Short task — Rewrite the rows below as one numbered list, omitting any blank lines and leaving the pictures out of your answer.

..........

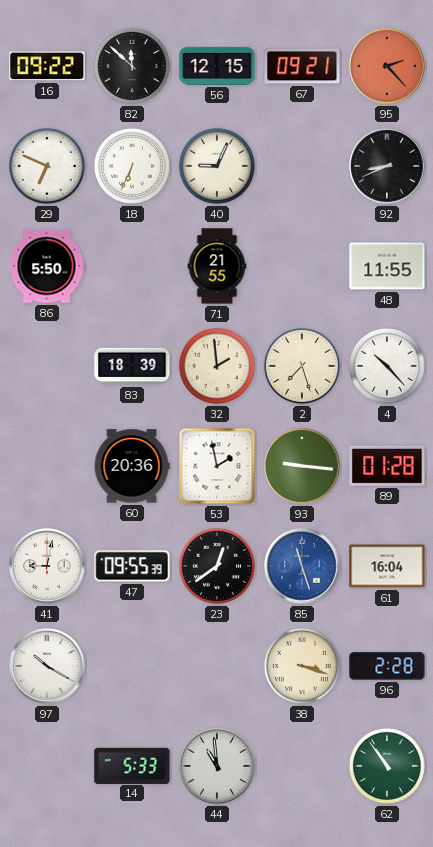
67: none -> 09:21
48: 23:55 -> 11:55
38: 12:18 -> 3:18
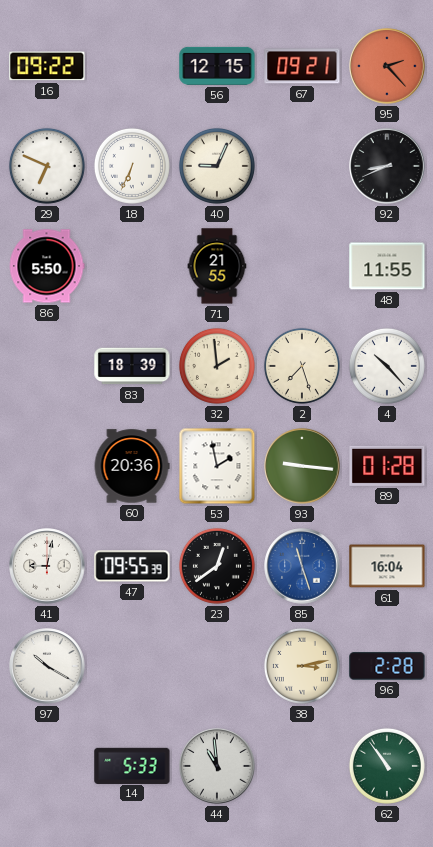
82: 11:52 -> none
38: 3:18 -> 3:13
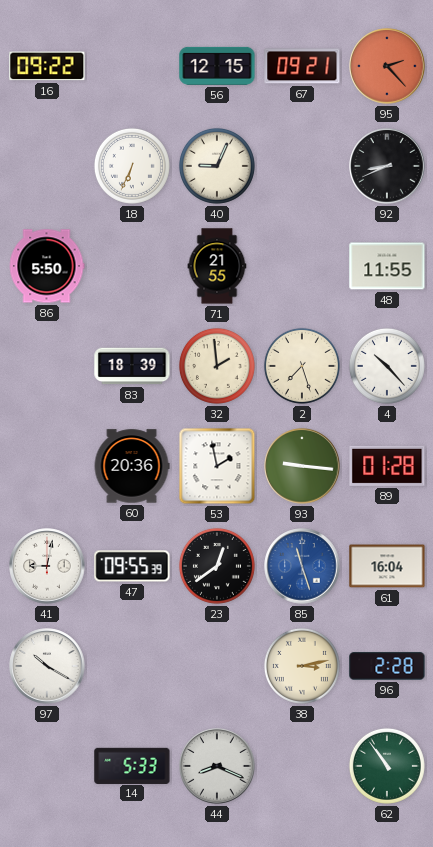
29: 6:49 -> none
44: 10:59 -> 8:19
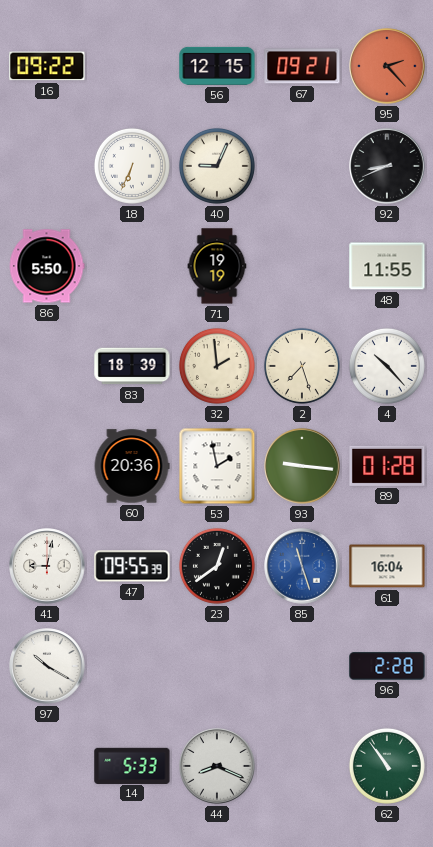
71: 21:55 -> 19:19
38: 3:13 -> none
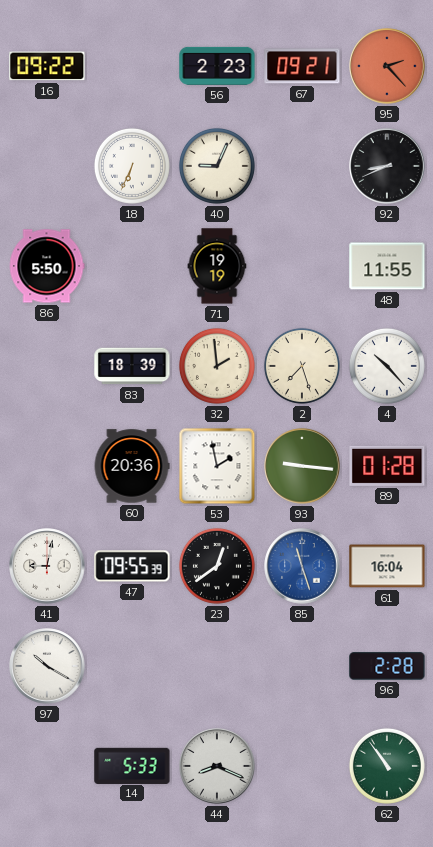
56: 12:15 -> 2:23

..........

The result —
1. 67: none -> 09:21
2. 48: 23:55 -> 11:55
3. 38: 12:18 -> 3:18
4. 82: 11:52 -> none
5. 38: 3:18 -> 3:13
6. 29: 6:49 -> none
7. 44: 10:59 -> 8:19
8. 71: 21:55 -> 19:19
9. 38: 3:13 -> none
10. 56: 12:15 -> 2:23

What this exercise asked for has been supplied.